[Given records Boundary: Start]

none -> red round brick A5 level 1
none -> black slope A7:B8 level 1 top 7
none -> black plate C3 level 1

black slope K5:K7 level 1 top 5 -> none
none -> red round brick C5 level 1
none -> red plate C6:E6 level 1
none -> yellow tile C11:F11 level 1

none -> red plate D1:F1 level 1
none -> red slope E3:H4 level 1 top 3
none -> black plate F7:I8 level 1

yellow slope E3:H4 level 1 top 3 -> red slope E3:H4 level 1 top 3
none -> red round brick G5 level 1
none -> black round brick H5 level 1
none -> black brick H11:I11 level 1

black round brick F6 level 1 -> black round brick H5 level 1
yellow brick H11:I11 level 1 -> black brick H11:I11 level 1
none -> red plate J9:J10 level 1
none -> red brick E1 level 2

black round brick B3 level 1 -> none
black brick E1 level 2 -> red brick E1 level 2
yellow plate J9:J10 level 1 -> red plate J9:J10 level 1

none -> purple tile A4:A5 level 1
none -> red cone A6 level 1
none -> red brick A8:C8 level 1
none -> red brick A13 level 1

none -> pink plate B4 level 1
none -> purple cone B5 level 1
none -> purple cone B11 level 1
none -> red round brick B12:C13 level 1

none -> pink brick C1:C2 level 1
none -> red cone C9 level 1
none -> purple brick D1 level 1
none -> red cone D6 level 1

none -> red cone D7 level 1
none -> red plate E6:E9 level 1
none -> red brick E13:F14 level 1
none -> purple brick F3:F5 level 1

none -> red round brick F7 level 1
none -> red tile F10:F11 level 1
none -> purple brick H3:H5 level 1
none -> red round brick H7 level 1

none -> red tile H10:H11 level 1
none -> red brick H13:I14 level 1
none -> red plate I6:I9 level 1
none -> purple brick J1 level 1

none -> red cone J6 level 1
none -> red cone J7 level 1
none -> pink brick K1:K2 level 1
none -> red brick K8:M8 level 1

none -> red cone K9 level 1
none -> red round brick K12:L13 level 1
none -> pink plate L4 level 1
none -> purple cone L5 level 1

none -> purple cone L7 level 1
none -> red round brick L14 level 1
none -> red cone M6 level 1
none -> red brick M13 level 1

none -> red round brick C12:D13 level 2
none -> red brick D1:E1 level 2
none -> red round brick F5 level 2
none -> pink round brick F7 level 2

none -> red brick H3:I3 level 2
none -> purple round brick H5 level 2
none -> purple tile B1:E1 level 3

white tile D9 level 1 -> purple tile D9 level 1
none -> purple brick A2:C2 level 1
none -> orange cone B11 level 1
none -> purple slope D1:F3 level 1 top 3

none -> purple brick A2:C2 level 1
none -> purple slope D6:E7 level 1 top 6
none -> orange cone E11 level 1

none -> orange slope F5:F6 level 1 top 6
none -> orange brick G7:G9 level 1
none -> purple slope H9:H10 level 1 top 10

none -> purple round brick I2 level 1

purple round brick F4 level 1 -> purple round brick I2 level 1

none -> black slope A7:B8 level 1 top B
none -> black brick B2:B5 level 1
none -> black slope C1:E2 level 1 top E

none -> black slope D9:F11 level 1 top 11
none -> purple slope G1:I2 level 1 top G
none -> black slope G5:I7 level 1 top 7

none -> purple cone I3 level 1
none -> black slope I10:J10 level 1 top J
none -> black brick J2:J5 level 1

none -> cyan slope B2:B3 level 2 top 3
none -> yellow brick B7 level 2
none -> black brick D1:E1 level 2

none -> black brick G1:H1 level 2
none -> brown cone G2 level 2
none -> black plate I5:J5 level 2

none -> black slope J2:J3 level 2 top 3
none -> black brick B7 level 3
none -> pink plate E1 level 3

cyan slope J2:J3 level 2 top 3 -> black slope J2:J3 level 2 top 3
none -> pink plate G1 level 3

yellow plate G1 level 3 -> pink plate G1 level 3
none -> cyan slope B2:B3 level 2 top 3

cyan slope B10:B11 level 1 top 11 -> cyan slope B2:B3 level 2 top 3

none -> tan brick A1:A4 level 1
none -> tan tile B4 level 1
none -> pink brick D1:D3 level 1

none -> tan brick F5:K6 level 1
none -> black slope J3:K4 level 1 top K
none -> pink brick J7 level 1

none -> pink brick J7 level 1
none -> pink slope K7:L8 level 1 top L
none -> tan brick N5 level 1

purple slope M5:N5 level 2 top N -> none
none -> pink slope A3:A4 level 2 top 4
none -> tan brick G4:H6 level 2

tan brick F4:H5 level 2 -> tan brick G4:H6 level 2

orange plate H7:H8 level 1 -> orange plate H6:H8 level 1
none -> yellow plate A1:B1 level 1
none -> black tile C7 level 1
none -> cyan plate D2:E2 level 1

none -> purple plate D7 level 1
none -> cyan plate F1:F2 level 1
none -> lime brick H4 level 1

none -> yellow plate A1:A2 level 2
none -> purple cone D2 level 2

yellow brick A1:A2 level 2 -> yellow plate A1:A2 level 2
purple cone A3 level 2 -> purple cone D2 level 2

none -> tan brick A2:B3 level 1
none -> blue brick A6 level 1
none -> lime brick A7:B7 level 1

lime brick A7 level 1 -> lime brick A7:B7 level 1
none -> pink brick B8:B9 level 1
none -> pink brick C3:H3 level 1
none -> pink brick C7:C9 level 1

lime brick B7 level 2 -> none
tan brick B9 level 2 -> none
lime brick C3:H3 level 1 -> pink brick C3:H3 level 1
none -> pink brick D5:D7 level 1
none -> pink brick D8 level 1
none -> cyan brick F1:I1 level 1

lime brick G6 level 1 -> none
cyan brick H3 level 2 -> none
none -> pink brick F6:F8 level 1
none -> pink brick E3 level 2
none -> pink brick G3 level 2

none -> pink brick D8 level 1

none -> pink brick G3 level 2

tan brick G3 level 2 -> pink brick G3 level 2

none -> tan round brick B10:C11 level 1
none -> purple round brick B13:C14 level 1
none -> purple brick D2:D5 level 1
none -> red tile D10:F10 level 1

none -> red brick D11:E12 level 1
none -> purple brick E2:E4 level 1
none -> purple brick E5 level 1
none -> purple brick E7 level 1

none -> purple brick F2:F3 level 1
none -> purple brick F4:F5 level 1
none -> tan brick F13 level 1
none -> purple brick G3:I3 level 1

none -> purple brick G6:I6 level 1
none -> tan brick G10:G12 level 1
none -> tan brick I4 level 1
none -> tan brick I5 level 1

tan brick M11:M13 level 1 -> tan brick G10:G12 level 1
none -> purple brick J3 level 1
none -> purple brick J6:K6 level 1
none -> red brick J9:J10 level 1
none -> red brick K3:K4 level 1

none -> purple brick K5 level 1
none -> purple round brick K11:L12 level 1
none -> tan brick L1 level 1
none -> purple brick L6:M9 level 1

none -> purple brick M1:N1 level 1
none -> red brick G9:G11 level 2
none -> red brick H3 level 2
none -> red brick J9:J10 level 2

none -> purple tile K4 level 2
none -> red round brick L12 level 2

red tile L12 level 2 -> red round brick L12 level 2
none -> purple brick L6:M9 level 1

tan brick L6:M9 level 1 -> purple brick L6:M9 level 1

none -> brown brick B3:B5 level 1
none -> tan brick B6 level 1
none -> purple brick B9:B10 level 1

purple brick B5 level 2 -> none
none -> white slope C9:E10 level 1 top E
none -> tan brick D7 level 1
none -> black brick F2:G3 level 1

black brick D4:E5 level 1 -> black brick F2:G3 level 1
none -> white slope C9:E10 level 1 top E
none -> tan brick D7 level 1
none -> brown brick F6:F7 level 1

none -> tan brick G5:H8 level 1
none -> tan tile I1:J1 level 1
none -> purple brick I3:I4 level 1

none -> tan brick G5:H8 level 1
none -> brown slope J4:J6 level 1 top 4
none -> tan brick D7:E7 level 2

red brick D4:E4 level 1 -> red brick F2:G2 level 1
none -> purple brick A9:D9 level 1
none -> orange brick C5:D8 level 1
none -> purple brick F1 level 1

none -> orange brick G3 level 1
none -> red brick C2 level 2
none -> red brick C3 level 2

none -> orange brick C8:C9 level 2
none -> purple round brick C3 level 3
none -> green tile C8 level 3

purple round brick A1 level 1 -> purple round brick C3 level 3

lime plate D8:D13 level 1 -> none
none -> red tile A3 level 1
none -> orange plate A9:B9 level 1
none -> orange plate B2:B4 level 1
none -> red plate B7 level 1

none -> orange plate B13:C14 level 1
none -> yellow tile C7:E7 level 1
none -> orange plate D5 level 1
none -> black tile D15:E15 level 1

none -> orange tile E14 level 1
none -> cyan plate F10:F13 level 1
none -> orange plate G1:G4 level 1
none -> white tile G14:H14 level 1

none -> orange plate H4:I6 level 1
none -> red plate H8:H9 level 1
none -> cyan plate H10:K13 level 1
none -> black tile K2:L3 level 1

[Given records Boundary: End]

The answer consists solely of the lines from the one containing "none -> tan brick L1 level 1" through the last line of the data above, reproduced exactly.

§ **Response area**:
none -> tan brick L1 level 1
none -> purple brick L6:M9 level 1

none -> purple brick M1:N1 level 1
none -> red brick G9:G11 level 2
none -> red brick H3 level 2
none -> red brick J9:J10 level 2

none -> purple tile K4 level 2
none -> red round brick L12 level 2

red tile L12 level 2 -> red round brick L12 level 2
none -> purple brick L6:M9 level 1

tan brick L6:M9 level 1 -> purple brick L6:M9 level 1

none -> brown brick B3:B5 level 1
none -> tan brick B6 level 1
none -> purple brick B9:B10 level 1

purple brick B5 level 2 -> none
none -> white slope C9:E10 level 1 top E
none -> tan brick D7 level 1
none -> black brick F2:G3 level 1

black brick D4:E5 level 1 -> black brick F2:G3 level 1
none -> white slope C9:E10 level 1 top E
none -> tan brick D7 level 1
none -> brown brick F6:F7 level 1

none -> tan brick G5:H8 level 1
none -> tan tile I1:J1 level 1
none -> purple brick I3:I4 level 1

none -> tan brick G5:H8 level 1
none -> brown slope J4:J6 level 1 top 4
none -> tan brick D7:E7 level 2

red brick D4:E4 level 1 -> red brick F2:G2 level 1
none -> purple brick A9:D9 level 1
none -> orange brick C5:D8 level 1
none -> purple brick F1 level 1

none -> orange brick G3 level 1
none -> red brick C2 level 2
none -> red brick C3 level 2

none -> orange brick C8:C9 level 2
none -> purple round brick C3 level 3
none -> green tile C8 level 3

purple round brick A1 level 1 -> purple round brick C3 level 3

lime plate D8:D13 level 1 -> none
none -> red tile A3 level 1
none -> orange plate A9:B9 level 1
none -> orange plate B2:B4 level 1
none -> red plate B7 level 1

none -> orange plate B13:C14 level 1
none -> yellow tile C7:E7 level 1
none -> orange plate D5 level 1
none -> black tile D15:E15 level 1

none -> orange tile E14 level 1
none -> cyan plate F10:F13 level 1
none -> orange plate G1:G4 level 1
none -> white tile G14:H14 level 1

none -> orange plate H4:I6 level 1
none -> red plate H8:H9 level 1
none -> cyan plate H10:K13 level 1
none -> black tile K2:L3 level 1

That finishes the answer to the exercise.